* _Task_
Return all the lines below exactly. Any picture among them is omitted.

....................

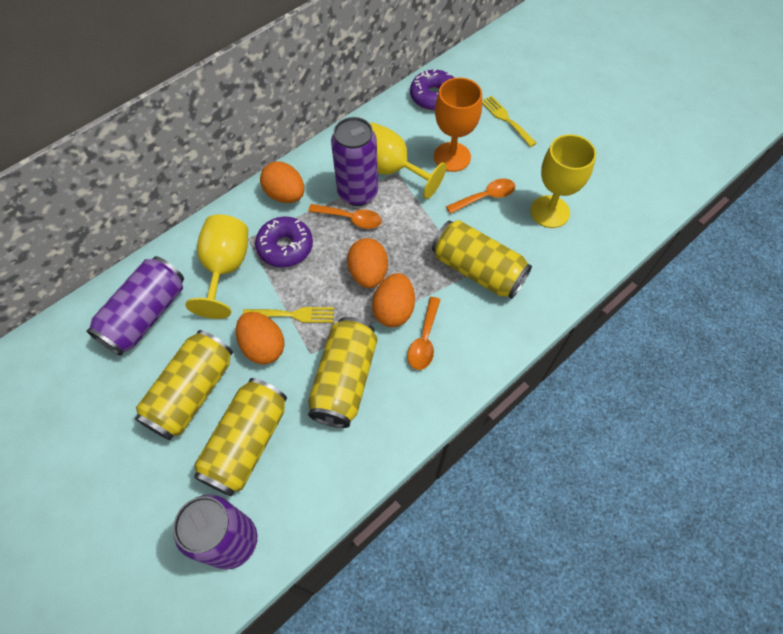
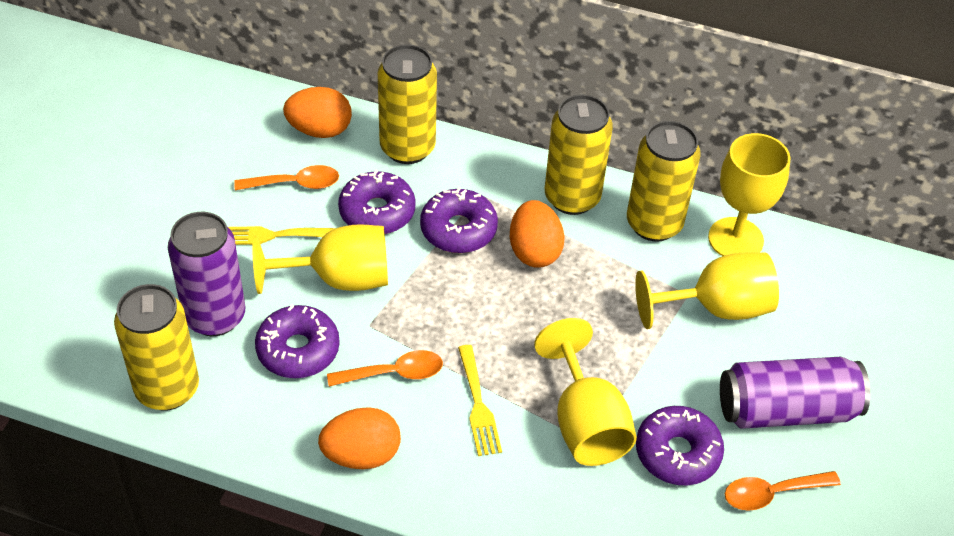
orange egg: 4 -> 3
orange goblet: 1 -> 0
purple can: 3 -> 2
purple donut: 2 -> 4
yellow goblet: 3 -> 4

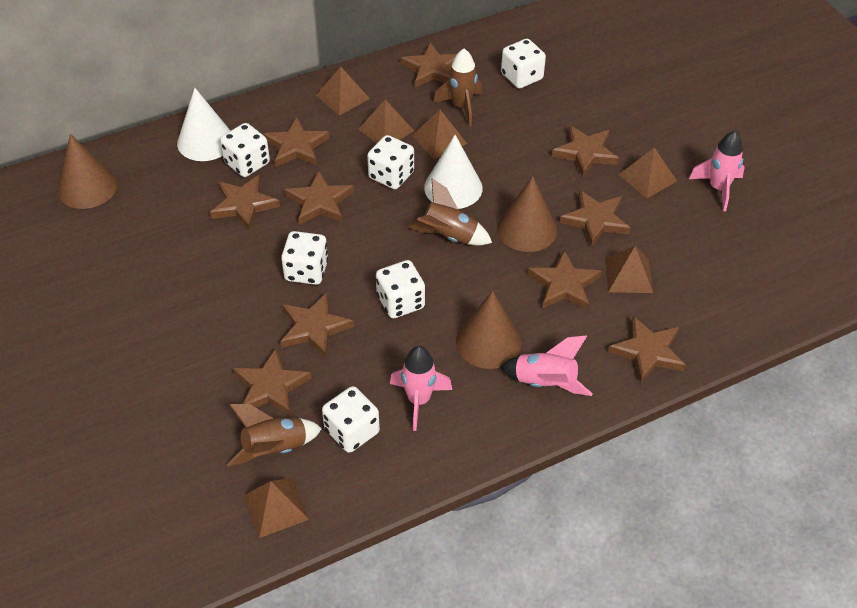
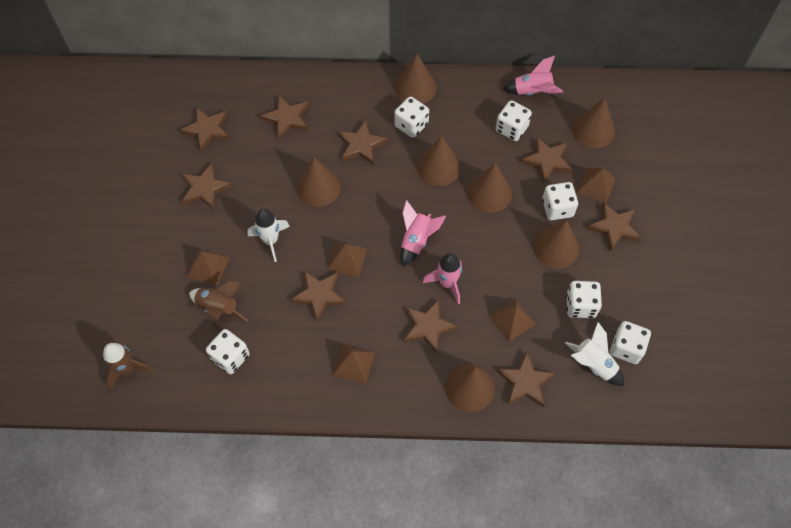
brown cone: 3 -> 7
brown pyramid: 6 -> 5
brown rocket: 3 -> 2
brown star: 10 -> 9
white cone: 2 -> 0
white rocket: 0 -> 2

....................

* _Answer section_
orange egg: 4 -> 3
orange goblet: 1 -> 0
purple can: 3 -> 2
purple donut: 2 -> 4
yellow goblet: 3 -> 4

brown cone: 3 -> 7
brown pyramid: 6 -> 5
brown rocket: 3 -> 2
brown star: 10 -> 9
white cone: 2 -> 0
white rocket: 0 -> 2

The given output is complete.